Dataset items
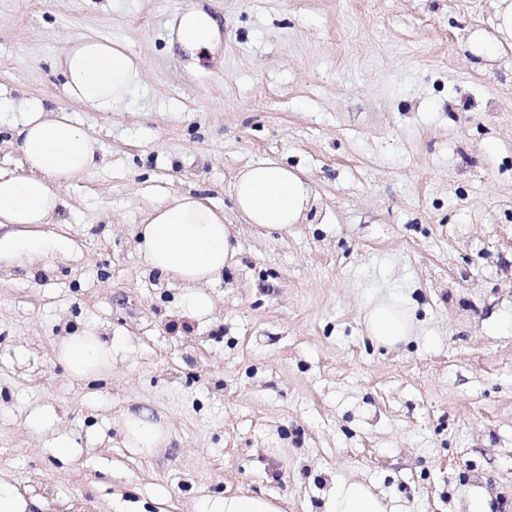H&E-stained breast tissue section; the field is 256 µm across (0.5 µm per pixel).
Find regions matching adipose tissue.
<instances>
[{
  "label": "adipose tissue",
  "mask_w": 512,
  "mask_h": 512,
  "mask_svg": "<svg viewBox=\"0 0 512 512\" xmlns=\"http://www.w3.org/2000/svg\"><path fill=\"white\" fill-rule=\"evenodd\" d=\"M68 97L96 112H109L142 86L143 66L112 40L85 36L72 41L60 58ZM13 131L29 168L28 175L0 174V261L23 254L65 252L64 237L49 239L38 225L51 223L62 204L54 183L93 170L97 164L94 141L64 111L44 101L25 100ZM234 204L245 223L285 231L307 219L312 205L306 181L275 161L248 165L232 187ZM234 225L205 200L185 193L154 206L139 232L136 248L145 264L182 283L186 312L208 315L213 299L203 286L224 272L236 254ZM368 335L378 345L397 346L412 336L415 315L409 302L388 295L375 299L364 313ZM112 341L91 330L64 337L58 357L70 376L89 379L112 367ZM119 433L124 447L151 455L169 441L163 420L146 410L125 411ZM325 512H394L384 495L359 480H341L331 490Z\"/></svg>",
  "instance_id": "1"
}]
</instances>
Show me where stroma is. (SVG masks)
<instances>
[{
	"instance_id": "1",
	"label": "stroma",
	"mask_w": 512,
	"mask_h": 512,
	"mask_svg": "<svg viewBox=\"0 0 512 512\" xmlns=\"http://www.w3.org/2000/svg\"><path fill=\"white\" fill-rule=\"evenodd\" d=\"M494 2L0 0V95L70 112L99 145L39 227L71 248L0 263V480L31 512L227 494L324 512L339 479L398 512H512V42ZM195 9L218 30L192 52L173 22ZM82 36L144 65L113 111L63 89ZM267 159L310 186L309 223H243L234 179ZM186 192L238 230L202 318L136 249ZM385 293L416 319L392 350L363 325ZM86 330L117 346L110 373L77 380L55 350ZM125 408L163 416L169 446L125 448ZM60 434L73 458L51 452Z\"/></svg>"
}]
</instances>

▶ Requirements: Your task is an exact transcription of all the data, minus the pictures.

▶ Solution:
H&E-stained breast tissue section; the field is 256 µm across (0.5 µm per pixel).
Find regions matching adipose tissue.
<instances>
[{
  "label": "adipose tissue",
  "mask_w": 512,
  "mask_h": 512,
  "mask_svg": "<svg viewBox=\"0 0 512 512\" xmlns=\"http://www.w3.org/2000/svg\"><path fill=\"white\" fill-rule=\"evenodd\" d=\"M68 97L96 112H109L142 86L143 66L112 40L85 36L72 41L60 58ZM13 131L29 168L28 175L0 174V261L23 254L65 252L64 237L49 239L38 225L51 223L62 204L54 183L93 170L97 164L94 141L64 111L44 101L25 100ZM234 204L245 223L285 231L307 219L312 205L306 181L275 161L248 165L232 187ZM234 225L205 200L185 193L154 206L139 232L136 248L145 264L182 283L186 312L208 315L213 299L203 286L224 272L236 254ZM368 335L378 345L397 346L412 336L415 315L409 302L388 295L375 299L364 313ZM112 341L91 330L64 337L58 357L70 376L89 379L112 367ZM119 433L124 447L151 455L169 441L163 420L146 410L125 411ZM325 512H394L384 495L359 480H341L331 490Z\"/></svg>",
  "instance_id": "1"
}]
</instances>
Show me where stroma is. (SVG masks)
<instances>
[{
	"instance_id": "1",
	"label": "stroma",
	"mask_w": 512,
	"mask_h": 512,
	"mask_svg": "<svg viewBox=\"0 0 512 512\" xmlns=\"http://www.w3.org/2000/svg\"><path fill=\"white\" fill-rule=\"evenodd\" d=\"M494 2L0 0V95L70 112L99 145L39 227L71 248L0 263V480L31 512L227 494L324 512L339 479L398 512H512V42ZM195 9L218 30L192 52L173 22ZM82 36L144 65L113 111L63 89ZM267 159L310 186L309 223H243L234 179ZM186 192L238 230L202 318L136 249ZM385 293L416 319L392 350L363 325ZM86 330L117 346L110 373L77 380L55 350ZM125 408L163 416L169 446L125 448ZM60 434L73 458L51 452Z\"/></svg>"
}]
</instances>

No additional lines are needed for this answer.